Exercise data
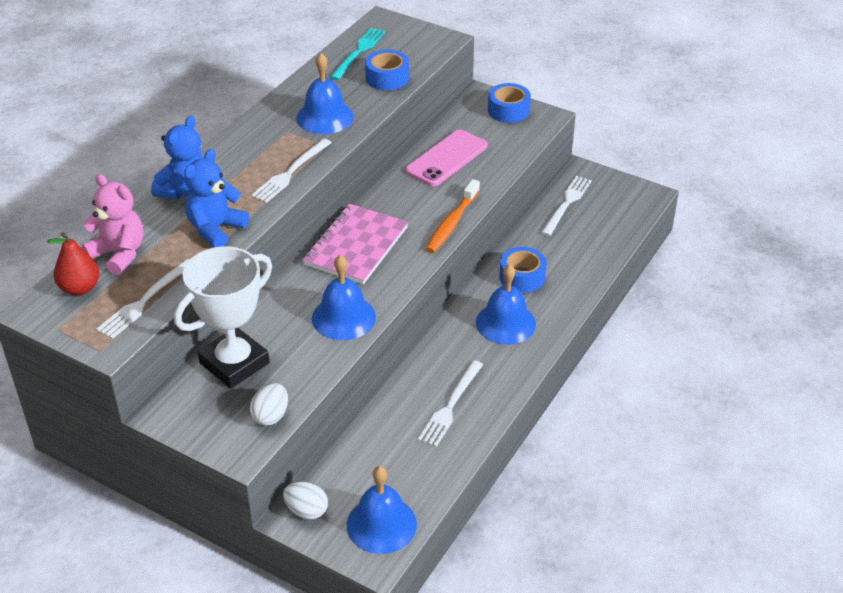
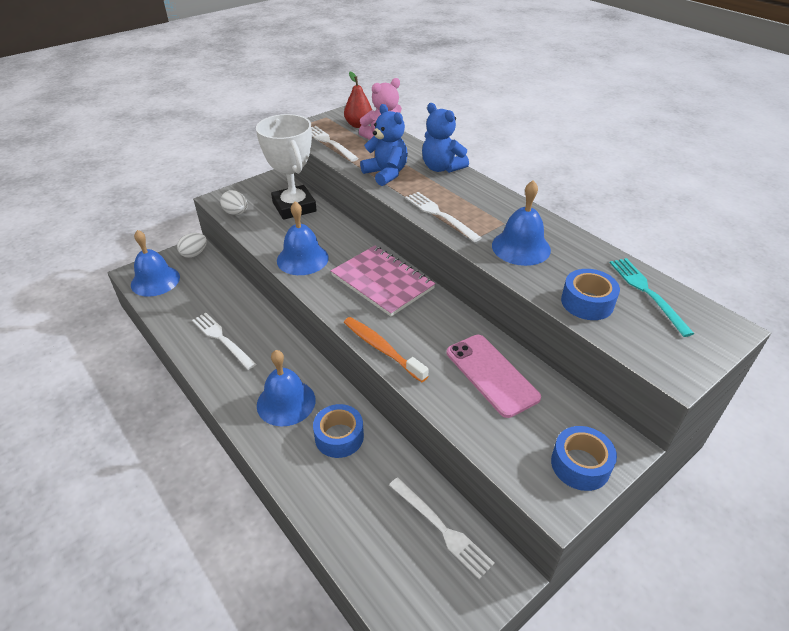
camera: 110 degrees right, 0 degrees up
(358, 52) = (647, 293): turquoise fork -> turquoise fork turned 150 degrees counterclockwise

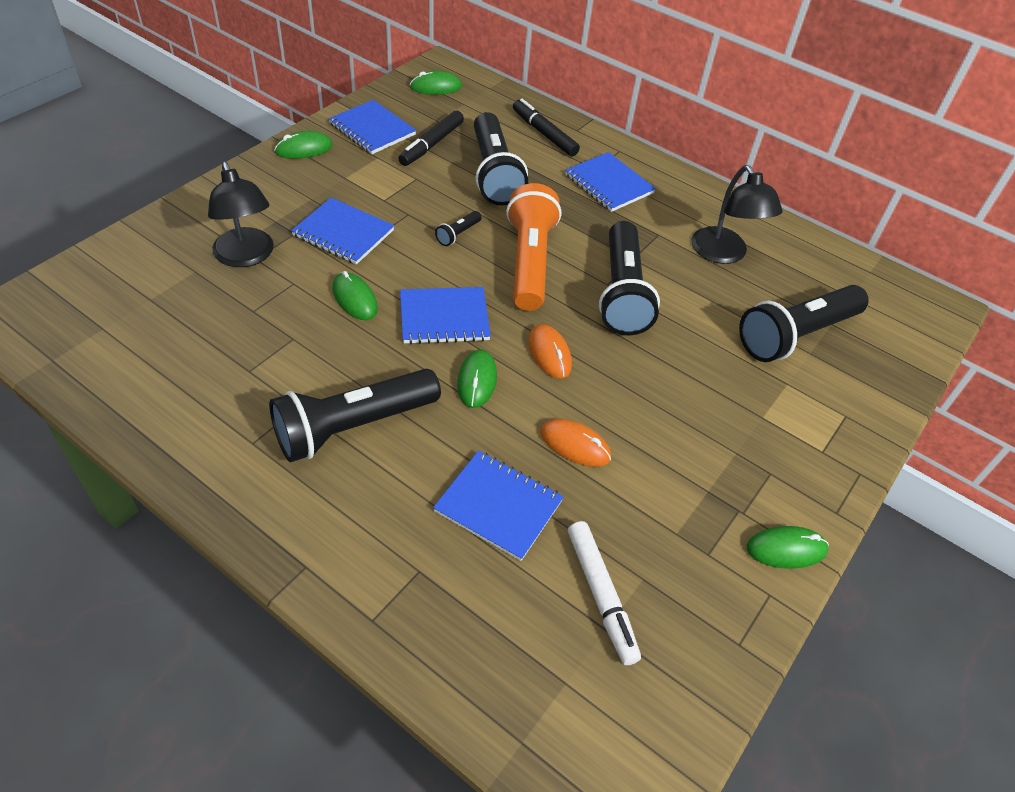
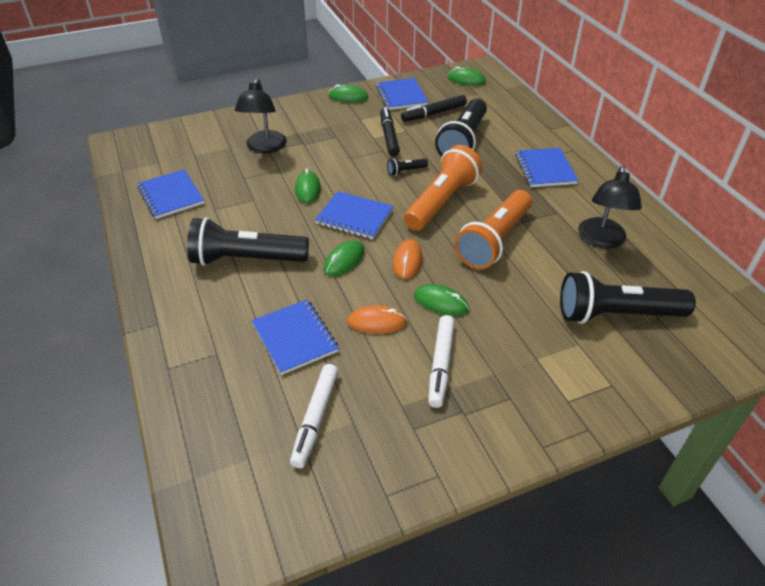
camera: 35 degrees right, 5 degrees down
(343, 233) = (332, 150): blue notebook -> blue notebook (170, 196)
(544, 134) = (522, 125): black marker -> black marker (389, 136)
(575, 445) = (377, 322): orange mouse -> orange mouse turned 60 degrees counterclockwise
(622, 293) = (494, 241): black flashlight -> orange flashlight
(679, 466) = (441, 364): none -> white marker
(786, 549) = (477, 452): green mouse -> green mouse (441, 302)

The problem
Beginning with the first line of the material above, please output each line exactly through the line that contains "(575, 445) = (377, 322): orange", and only those, leaving out pictures.

Expected answer
camera: 110 degrees right, 0 degrees up
(358, 52) = (647, 293): turquoise fork -> turquoise fork turned 150 degrees counterclockwise

camera: 35 degrees right, 5 degrees down
(343, 233) = (332, 150): blue notebook -> blue notebook (170, 196)
(544, 134) = (522, 125): black marker -> black marker (389, 136)
(575, 445) = (377, 322): orange mouse -> orange mouse turned 60 degrees counterclockwise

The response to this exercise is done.